----- Input records

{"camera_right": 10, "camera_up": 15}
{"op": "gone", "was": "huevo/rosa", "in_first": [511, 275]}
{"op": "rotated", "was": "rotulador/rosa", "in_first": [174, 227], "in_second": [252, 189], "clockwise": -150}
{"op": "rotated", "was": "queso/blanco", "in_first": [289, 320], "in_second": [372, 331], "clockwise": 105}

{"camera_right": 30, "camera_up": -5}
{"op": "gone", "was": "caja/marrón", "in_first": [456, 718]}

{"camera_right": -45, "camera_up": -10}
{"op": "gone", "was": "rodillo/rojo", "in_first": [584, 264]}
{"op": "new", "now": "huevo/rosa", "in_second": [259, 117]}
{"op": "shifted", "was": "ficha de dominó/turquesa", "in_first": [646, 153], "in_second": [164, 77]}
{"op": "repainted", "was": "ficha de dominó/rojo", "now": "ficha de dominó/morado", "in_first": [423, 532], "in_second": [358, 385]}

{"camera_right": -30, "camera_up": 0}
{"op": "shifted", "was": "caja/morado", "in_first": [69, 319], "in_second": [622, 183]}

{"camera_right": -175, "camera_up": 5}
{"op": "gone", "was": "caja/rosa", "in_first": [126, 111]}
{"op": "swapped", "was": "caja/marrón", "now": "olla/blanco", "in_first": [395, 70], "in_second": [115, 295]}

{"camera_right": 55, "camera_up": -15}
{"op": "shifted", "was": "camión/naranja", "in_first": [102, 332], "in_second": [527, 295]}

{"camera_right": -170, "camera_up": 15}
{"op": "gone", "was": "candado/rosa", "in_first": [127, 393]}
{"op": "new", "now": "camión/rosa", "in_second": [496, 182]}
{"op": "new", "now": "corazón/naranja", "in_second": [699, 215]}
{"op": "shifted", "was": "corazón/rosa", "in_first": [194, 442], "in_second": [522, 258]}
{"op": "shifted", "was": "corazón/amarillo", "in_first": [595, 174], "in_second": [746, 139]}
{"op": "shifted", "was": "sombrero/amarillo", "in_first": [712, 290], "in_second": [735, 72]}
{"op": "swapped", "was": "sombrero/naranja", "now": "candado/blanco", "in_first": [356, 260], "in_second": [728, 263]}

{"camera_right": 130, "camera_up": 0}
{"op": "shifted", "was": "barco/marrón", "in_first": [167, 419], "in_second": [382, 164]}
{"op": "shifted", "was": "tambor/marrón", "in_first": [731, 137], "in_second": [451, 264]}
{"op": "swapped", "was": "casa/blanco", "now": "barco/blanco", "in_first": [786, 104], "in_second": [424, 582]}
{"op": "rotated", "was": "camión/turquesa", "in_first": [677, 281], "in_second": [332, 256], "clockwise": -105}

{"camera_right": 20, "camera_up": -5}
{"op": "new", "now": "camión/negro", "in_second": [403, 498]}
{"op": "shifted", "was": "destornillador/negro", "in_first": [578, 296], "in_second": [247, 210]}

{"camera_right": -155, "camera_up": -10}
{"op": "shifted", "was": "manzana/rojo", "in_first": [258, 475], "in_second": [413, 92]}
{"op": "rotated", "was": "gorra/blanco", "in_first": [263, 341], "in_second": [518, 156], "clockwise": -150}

----------

Task description:
Your answer must be every record above, set down exactly as written.

Your response:
{"camera_right": 10, "camera_up": 15}
{"op": "gone", "was": "huevo/rosa", "in_first": [511, 275]}
{"op": "rotated", "was": "rotulador/rosa", "in_first": [174, 227], "in_second": [252, 189], "clockwise": -150}
{"op": "rotated", "was": "queso/blanco", "in_first": [289, 320], "in_second": [372, 331], "clockwise": 105}

{"camera_right": 30, "camera_up": -5}
{"op": "gone", "was": "caja/marrón", "in_first": [456, 718]}

{"camera_right": -45, "camera_up": -10}
{"op": "gone", "was": "rodillo/rojo", "in_first": [584, 264]}
{"op": "new", "now": "huevo/rosa", "in_second": [259, 117]}
{"op": "shifted", "was": "ficha de dominó/turquesa", "in_first": [646, 153], "in_second": [164, 77]}
{"op": "repainted", "was": "ficha de dominó/rojo", "now": "ficha de dominó/morado", "in_first": [423, 532], "in_second": [358, 385]}

{"camera_right": -30, "camera_up": 0}
{"op": "shifted", "was": "caja/morado", "in_first": [69, 319], "in_second": [622, 183]}

{"camera_right": -175, "camera_up": 5}
{"op": "gone", "was": "caja/rosa", "in_first": [126, 111]}
{"op": "swapped", "was": "caja/marrón", "now": "olla/blanco", "in_first": [395, 70], "in_second": [115, 295]}

{"camera_right": 55, "camera_up": -15}
{"op": "shifted", "was": "camión/naranja", "in_first": [102, 332], "in_second": [527, 295]}

{"camera_right": -170, "camera_up": 15}
{"op": "gone", "was": "candado/rosa", "in_first": [127, 393]}
{"op": "new", "now": "camión/rosa", "in_second": [496, 182]}
{"op": "new", "now": "corazón/naranja", "in_second": [699, 215]}
{"op": "shifted", "was": "corazón/rosa", "in_first": [194, 442], "in_second": [522, 258]}
{"op": "shifted", "was": "corazón/amarillo", "in_first": [595, 174], "in_second": [746, 139]}
{"op": "shifted", "was": "sombrero/amarillo", "in_first": [712, 290], "in_second": [735, 72]}
{"op": "swapped", "was": "sombrero/naranja", "now": "candado/blanco", "in_first": [356, 260], "in_second": [728, 263]}

{"camera_right": 130, "camera_up": 0}
{"op": "shifted", "was": "barco/marrón", "in_first": [167, 419], "in_second": [382, 164]}
{"op": "shifted", "was": "tambor/marrón", "in_first": [731, 137], "in_second": [451, 264]}
{"op": "swapped", "was": "casa/blanco", "now": "barco/blanco", "in_first": [786, 104], "in_second": [424, 582]}
{"op": "rotated", "was": "camión/turquesa", "in_first": [677, 281], "in_second": [332, 256], "clockwise": -105}

{"camera_right": 20, "camera_up": -5}
{"op": "new", "now": "camión/negro", "in_second": [403, 498]}
{"op": "shifted", "was": "destornillador/negro", "in_first": [578, 296], "in_second": [247, 210]}

{"camera_right": -155, "camera_up": -10}
{"op": "shifted", "was": "manzana/rojo", "in_first": [258, 475], "in_second": [413, 92]}
{"op": "rotated", "was": "gorra/blanco", "in_first": [263, 341], "in_second": [518, 156], "clockwise": -150}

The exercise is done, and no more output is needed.